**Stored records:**

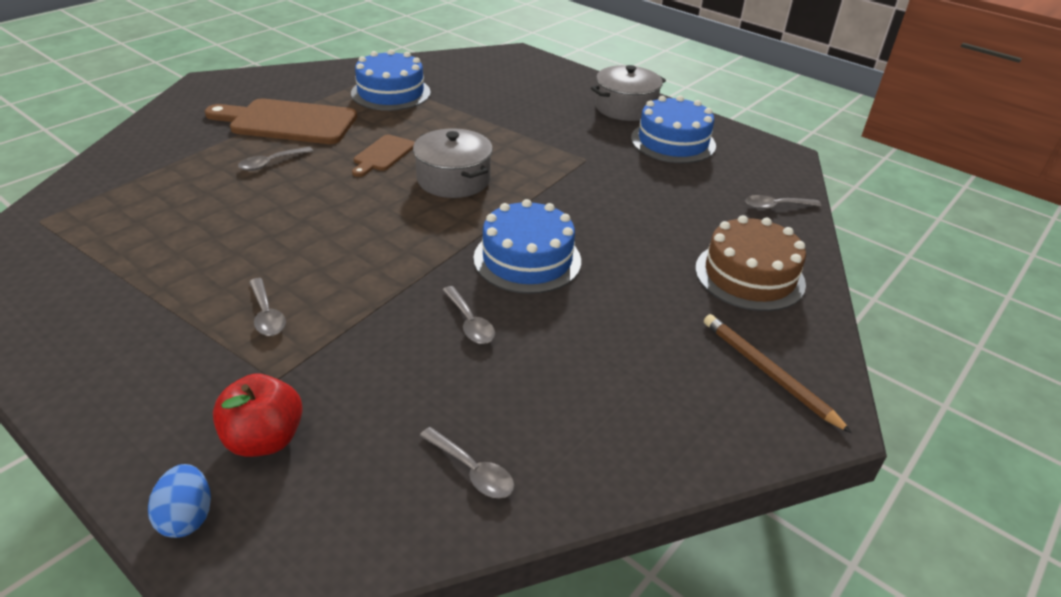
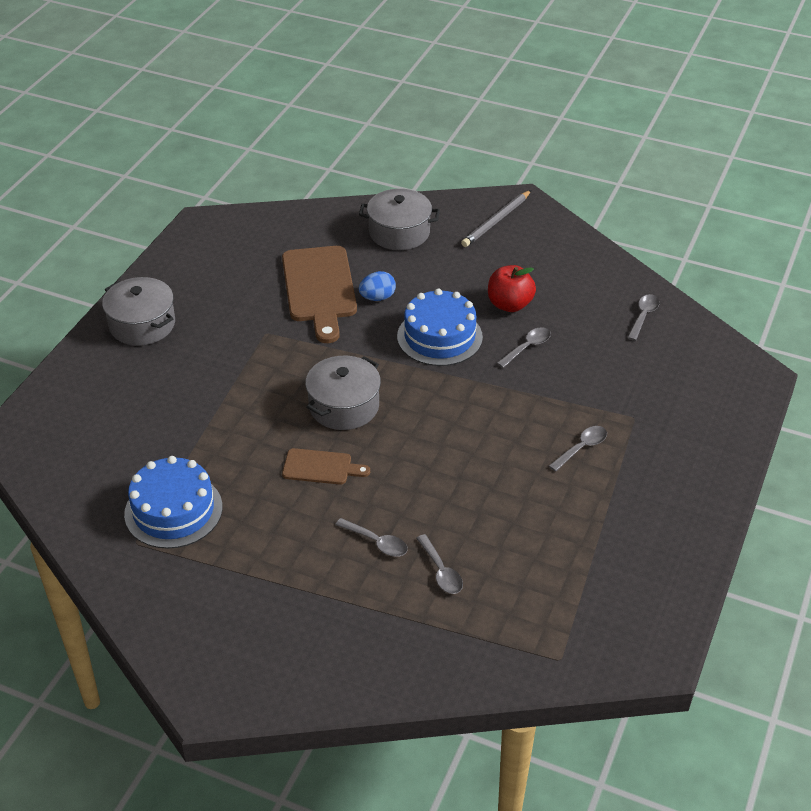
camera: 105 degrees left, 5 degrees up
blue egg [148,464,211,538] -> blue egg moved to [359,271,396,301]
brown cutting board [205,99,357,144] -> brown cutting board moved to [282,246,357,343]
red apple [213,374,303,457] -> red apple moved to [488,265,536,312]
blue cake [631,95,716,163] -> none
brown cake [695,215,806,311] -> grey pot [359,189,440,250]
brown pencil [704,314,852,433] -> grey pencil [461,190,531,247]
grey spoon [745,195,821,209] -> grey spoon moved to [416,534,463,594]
--
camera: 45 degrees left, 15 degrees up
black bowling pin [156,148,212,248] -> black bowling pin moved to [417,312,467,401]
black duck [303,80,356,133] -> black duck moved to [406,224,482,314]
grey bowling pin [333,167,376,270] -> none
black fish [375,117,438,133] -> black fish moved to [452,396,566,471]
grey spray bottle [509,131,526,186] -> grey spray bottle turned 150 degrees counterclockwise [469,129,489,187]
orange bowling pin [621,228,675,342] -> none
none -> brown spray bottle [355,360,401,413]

**Exercise brief:** If a line in the entries contains the word "bowling", copy that line out.

**Reply:**
black bowling pin [156,148,212,248] -> black bowling pin moved to [417,312,467,401]
grey bowling pin [333,167,376,270] -> none
orange bowling pin [621,228,675,342] -> none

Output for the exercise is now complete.